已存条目
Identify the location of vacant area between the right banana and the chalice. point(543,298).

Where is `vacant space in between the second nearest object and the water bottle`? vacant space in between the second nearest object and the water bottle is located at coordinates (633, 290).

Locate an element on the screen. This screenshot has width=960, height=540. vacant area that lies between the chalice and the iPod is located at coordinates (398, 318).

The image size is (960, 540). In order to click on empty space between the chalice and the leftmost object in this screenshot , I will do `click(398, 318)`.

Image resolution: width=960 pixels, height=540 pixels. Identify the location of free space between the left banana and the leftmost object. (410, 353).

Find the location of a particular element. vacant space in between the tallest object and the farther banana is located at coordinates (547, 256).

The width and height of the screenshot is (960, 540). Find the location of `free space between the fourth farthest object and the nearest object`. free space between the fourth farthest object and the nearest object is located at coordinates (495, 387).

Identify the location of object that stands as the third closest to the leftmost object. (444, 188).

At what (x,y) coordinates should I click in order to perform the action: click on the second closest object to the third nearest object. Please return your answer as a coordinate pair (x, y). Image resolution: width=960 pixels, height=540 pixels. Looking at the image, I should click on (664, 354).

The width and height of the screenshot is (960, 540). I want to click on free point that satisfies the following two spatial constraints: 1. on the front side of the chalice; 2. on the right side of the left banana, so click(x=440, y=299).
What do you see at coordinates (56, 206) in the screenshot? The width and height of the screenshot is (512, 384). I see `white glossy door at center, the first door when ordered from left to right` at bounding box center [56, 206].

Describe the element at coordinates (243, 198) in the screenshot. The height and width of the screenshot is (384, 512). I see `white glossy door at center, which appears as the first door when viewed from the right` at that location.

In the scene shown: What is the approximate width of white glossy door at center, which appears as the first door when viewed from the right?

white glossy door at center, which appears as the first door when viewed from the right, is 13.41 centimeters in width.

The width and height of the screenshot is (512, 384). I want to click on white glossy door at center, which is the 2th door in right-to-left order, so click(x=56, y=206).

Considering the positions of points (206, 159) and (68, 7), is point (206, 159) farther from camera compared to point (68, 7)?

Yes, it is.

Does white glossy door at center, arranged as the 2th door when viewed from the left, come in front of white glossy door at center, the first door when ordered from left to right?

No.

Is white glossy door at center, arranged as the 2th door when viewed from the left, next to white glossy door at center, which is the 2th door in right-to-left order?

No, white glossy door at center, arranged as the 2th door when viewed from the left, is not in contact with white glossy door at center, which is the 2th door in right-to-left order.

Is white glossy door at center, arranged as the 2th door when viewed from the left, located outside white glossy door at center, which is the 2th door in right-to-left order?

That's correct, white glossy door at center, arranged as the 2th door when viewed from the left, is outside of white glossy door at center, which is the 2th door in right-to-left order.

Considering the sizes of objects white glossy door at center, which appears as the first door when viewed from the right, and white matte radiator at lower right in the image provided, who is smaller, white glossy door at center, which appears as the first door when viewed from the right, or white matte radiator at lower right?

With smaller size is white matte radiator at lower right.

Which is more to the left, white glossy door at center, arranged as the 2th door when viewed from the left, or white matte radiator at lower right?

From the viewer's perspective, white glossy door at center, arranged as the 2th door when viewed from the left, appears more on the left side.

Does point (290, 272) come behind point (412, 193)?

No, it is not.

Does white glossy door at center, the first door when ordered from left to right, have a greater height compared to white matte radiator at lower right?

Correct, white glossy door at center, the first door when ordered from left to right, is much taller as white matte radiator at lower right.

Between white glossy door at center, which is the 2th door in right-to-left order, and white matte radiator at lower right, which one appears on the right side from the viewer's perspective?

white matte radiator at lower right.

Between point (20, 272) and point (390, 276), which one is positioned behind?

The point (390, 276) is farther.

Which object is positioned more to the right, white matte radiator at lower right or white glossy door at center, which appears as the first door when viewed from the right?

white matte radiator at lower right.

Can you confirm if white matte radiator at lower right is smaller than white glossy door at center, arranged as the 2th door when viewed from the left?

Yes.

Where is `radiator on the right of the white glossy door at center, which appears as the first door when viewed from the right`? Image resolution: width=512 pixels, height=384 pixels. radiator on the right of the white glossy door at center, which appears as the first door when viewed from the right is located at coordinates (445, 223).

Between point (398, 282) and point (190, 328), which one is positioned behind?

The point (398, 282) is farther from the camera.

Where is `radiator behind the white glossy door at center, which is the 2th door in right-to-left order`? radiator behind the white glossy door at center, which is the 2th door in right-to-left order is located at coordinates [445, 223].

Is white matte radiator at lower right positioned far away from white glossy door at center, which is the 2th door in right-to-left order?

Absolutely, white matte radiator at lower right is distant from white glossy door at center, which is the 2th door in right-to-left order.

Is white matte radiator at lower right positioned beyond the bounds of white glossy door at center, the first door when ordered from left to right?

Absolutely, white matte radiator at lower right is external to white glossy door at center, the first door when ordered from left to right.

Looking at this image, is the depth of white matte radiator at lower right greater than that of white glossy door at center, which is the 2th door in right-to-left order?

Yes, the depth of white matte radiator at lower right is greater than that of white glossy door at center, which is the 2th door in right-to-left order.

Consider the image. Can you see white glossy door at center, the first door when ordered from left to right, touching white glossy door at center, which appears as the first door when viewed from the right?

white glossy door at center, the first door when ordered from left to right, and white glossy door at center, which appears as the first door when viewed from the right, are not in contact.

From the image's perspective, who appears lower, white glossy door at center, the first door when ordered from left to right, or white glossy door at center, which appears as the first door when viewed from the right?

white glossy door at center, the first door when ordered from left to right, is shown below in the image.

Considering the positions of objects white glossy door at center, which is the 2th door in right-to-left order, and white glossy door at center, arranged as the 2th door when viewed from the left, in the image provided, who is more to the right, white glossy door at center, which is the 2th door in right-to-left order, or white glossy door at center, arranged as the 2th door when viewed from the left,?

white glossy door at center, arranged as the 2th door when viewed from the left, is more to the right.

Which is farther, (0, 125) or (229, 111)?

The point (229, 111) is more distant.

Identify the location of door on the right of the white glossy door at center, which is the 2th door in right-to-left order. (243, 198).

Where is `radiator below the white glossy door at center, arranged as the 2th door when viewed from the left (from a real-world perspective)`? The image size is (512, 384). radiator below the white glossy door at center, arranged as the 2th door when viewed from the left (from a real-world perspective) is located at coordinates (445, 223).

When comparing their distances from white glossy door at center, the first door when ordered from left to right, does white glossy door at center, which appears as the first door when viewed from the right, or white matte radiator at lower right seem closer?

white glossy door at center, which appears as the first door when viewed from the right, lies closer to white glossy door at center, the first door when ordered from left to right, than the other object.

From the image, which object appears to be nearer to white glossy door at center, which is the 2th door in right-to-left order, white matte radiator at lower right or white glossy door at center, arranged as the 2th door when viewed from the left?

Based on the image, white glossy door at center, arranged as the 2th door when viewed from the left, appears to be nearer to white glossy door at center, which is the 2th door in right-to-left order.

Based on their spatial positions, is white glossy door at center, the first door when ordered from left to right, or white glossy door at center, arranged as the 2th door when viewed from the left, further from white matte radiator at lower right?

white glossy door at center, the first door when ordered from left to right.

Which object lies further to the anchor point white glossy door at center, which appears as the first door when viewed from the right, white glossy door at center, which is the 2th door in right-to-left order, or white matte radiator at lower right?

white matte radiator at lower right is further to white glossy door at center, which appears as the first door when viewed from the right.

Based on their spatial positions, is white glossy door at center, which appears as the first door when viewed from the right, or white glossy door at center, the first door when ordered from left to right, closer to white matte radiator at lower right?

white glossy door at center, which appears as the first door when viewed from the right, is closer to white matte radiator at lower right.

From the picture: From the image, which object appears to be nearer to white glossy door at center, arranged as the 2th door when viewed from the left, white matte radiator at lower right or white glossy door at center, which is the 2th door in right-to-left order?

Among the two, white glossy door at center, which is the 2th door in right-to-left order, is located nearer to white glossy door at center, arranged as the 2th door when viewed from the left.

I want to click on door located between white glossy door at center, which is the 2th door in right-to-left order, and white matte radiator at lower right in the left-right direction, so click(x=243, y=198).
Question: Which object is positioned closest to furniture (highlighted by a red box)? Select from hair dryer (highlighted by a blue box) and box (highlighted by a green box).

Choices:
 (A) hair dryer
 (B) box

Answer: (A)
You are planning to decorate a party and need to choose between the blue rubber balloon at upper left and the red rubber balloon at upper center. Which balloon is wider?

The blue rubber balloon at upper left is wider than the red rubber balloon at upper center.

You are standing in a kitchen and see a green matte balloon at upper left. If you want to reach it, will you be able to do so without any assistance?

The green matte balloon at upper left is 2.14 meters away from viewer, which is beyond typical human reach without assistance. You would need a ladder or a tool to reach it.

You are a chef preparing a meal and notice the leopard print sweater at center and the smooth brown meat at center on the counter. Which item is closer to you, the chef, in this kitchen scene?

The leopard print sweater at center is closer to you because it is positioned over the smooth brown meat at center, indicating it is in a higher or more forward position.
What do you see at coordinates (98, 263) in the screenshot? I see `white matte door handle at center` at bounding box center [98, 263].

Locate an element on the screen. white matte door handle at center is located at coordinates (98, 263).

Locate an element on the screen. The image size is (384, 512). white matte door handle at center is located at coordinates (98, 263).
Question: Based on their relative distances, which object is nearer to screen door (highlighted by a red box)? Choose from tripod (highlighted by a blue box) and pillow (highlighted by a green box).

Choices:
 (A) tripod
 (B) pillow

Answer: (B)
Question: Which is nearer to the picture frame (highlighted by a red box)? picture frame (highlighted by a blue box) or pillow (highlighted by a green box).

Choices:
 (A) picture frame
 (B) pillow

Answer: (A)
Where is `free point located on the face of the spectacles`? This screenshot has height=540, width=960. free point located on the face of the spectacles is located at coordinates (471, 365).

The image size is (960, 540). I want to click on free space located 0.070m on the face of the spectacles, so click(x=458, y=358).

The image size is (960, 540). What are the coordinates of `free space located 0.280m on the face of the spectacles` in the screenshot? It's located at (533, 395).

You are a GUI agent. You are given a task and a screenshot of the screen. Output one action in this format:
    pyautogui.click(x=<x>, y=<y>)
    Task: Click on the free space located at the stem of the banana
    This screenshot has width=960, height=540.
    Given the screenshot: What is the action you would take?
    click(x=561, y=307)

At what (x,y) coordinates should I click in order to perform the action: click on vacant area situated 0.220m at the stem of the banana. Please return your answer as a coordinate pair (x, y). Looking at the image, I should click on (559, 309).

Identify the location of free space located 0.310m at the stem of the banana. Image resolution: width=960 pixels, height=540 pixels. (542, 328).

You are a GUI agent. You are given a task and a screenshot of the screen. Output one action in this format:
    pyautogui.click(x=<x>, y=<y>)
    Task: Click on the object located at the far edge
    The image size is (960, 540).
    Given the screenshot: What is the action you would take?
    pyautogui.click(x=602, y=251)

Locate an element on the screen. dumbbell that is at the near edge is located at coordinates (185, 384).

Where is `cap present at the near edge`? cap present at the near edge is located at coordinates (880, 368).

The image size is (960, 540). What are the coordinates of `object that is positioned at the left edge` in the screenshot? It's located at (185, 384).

▶ _任务说明_: 请原样抄录从含有“Consider the image.”的那一行到含有“Identify the location of door”的那一行之间的各行，首尾两行均包括在内。

▶ _作答_:
Consider the image. Can you see white glossy door at center, the first door when ordered from left to right, touching white glossy door at center, which appears as the first door when viewed from the right?

white glossy door at center, the first door when ordered from left to right, and white glossy door at center, which appears as the first door when viewed from the right, are not in contact.

From the image's perspective, who appears lower, white glossy door at center, the first door when ordered from left to right, or white glossy door at center, which appears as the first door when viewed from the right?

white glossy door at center, the first door when ordered from left to right, is shown below in the image.

Considering the positions of objects white glossy door at center, which is the 2th door in right-to-left order, and white glossy door at center, arranged as the 2th door when viewed from the left, in the image provided, who is more to the right, white glossy door at center, which is the 2th door in right-to-left order, or white glossy door at center, arranged as the 2th door when viewed from the left,?

white glossy door at center, arranged as the 2th door when viewed from the left, is more to the right.

Which is farther, (0, 125) or (229, 111)?

The point (229, 111) is more distant.

Identify the location of door on the right of the white glossy door at center, which is the 2th door in right-to-left order. (243, 198).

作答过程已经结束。